::: Information given

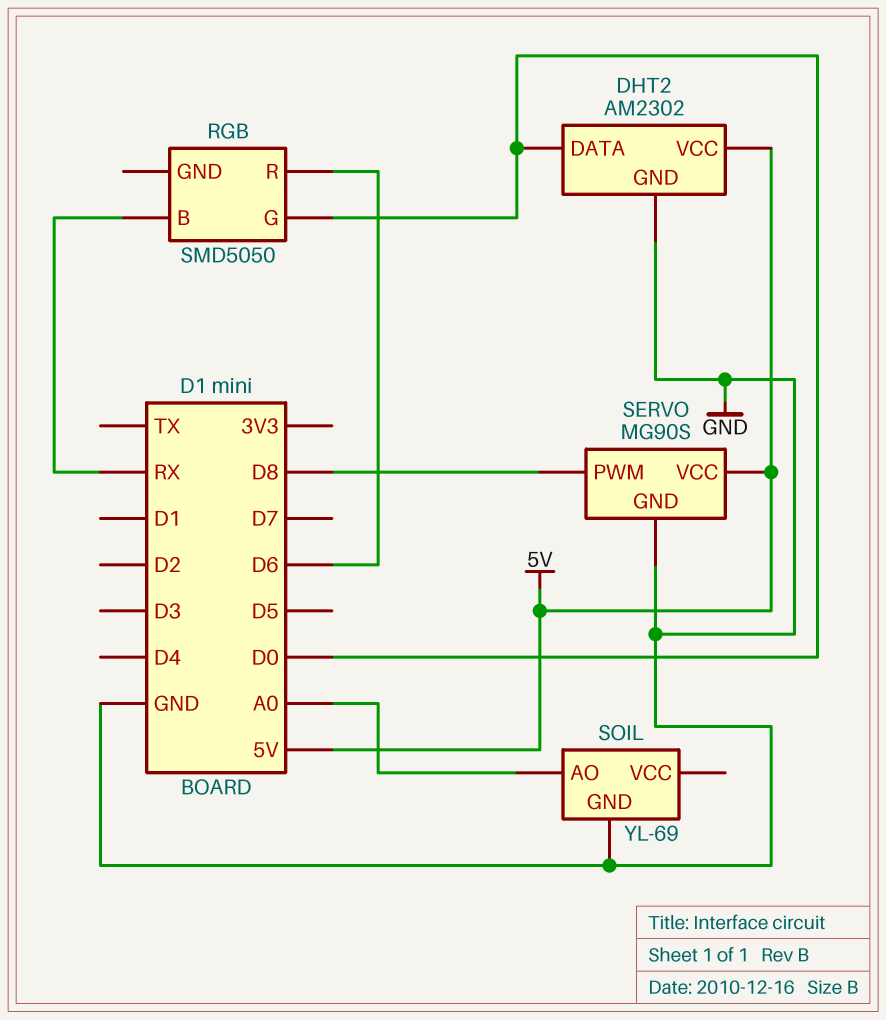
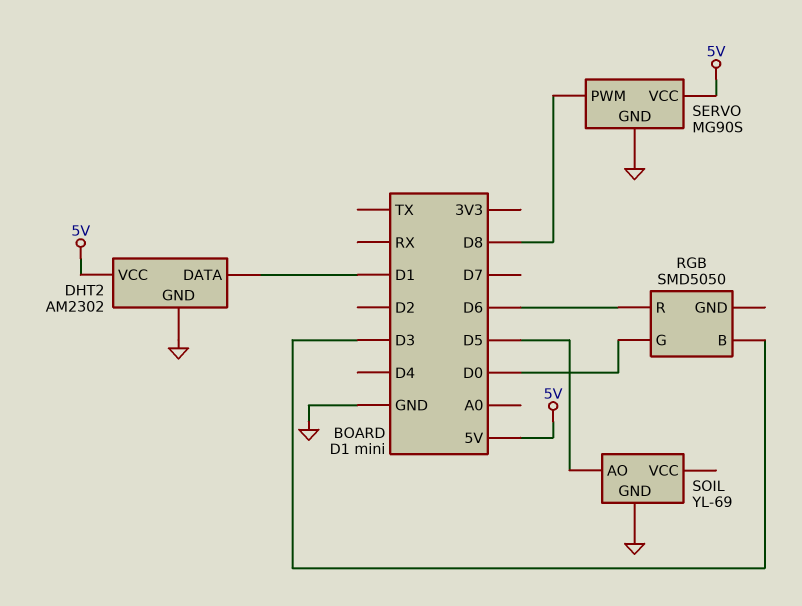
DHT2 pin DATA: D0 -> D1
RGB pin B: RX -> D3
SOIL pin AO: A0 -> D5

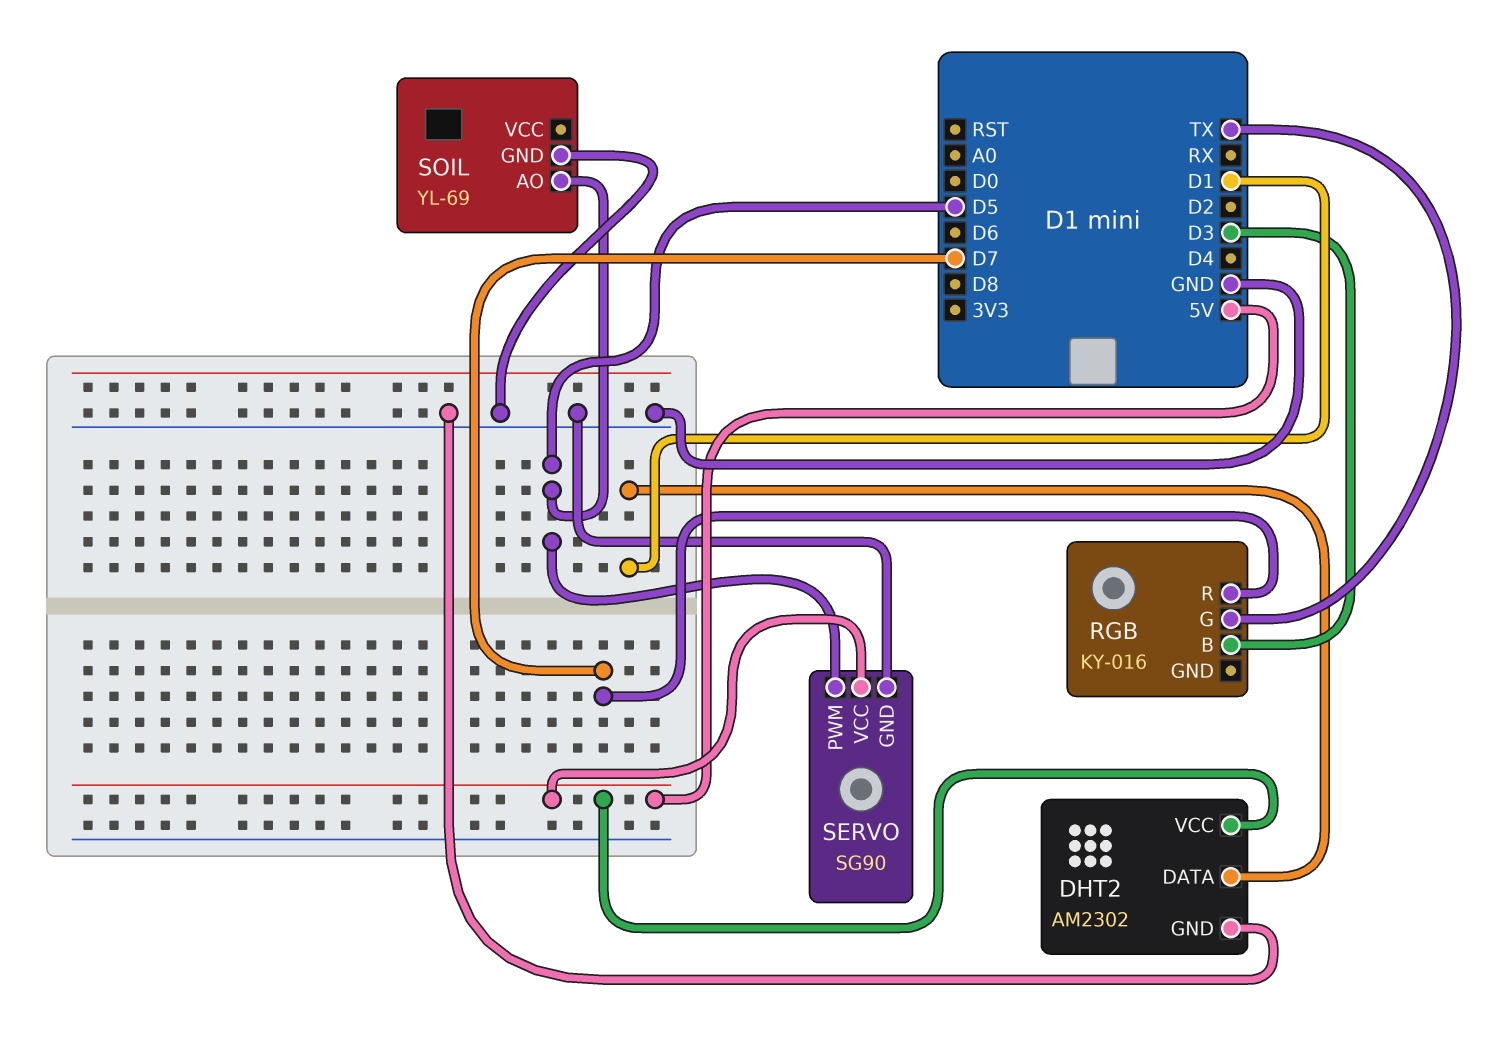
RGB: SMD5050 -> KY-016
RGB pin G: D0 -> TX
RGB pin R: D6 -> D7
SERVO: MG90S -> SG90
SERVO pin PWM: D8 -> D5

::::::

What you are asked to do: The output must be every line of the records, printed exactly, with the pictures omitted.

Problem solution:
DHT2 pin DATA: D0 -> D1
RGB pin B: RX -> D3
SOIL pin AO: A0 -> D5

RGB: SMD5050 -> KY-016
RGB pin G: D0 -> TX
RGB pin R: D6 -> D7
SERVO: MG90S -> SG90
SERVO pin PWM: D8 -> D5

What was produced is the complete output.